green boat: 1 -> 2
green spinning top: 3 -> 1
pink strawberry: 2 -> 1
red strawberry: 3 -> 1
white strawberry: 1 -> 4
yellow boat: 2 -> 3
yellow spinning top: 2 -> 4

====

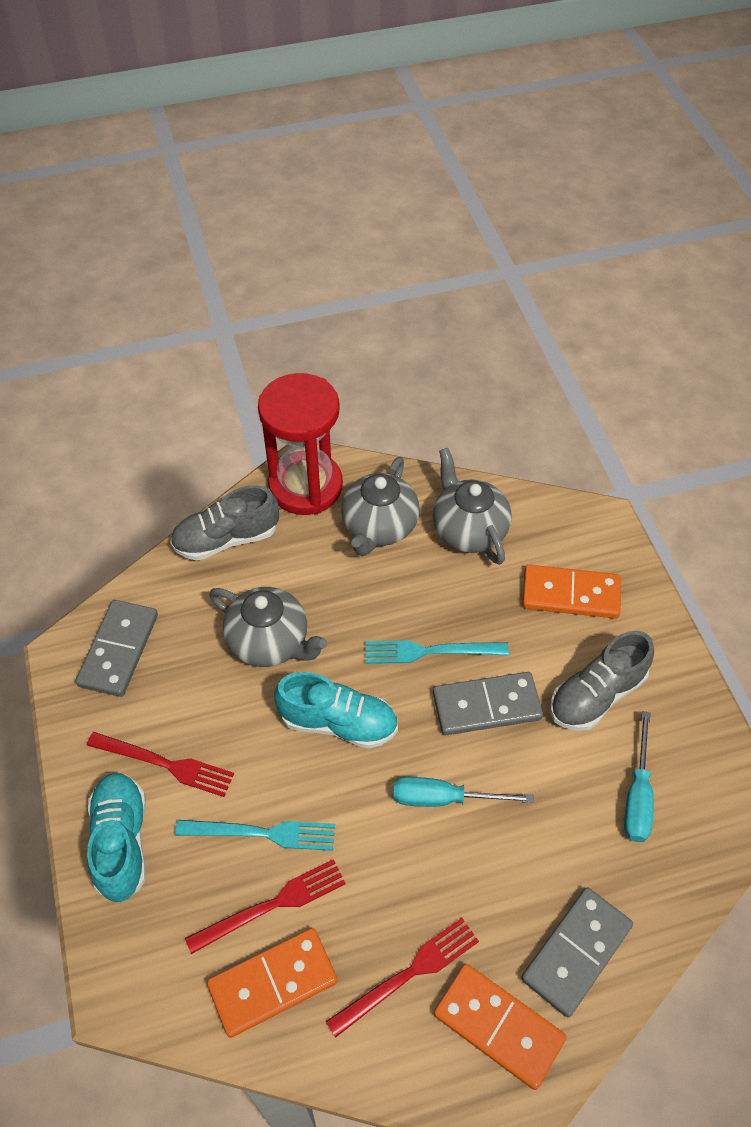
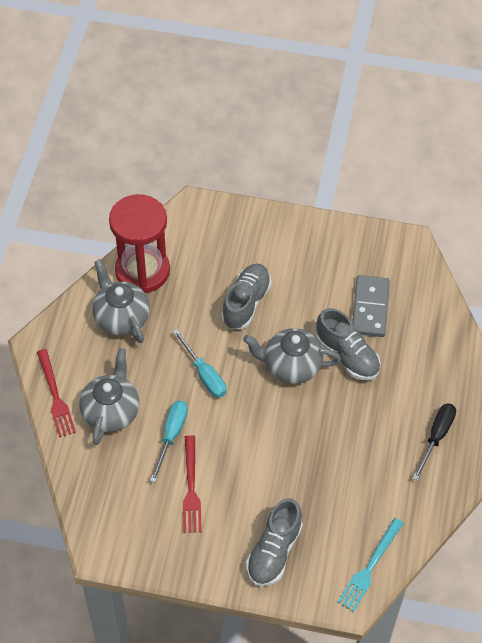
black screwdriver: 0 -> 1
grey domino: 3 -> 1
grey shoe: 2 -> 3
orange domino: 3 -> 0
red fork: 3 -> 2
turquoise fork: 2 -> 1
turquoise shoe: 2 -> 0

====

• [INSTRUCTIONS FOR THE TASK]
Pull every line containing the string "yellow" out of the data above and copy it.

• [SOLUTION TO THE EXERCISE]
yellow boat: 2 -> 3
yellow spinning top: 2 -> 4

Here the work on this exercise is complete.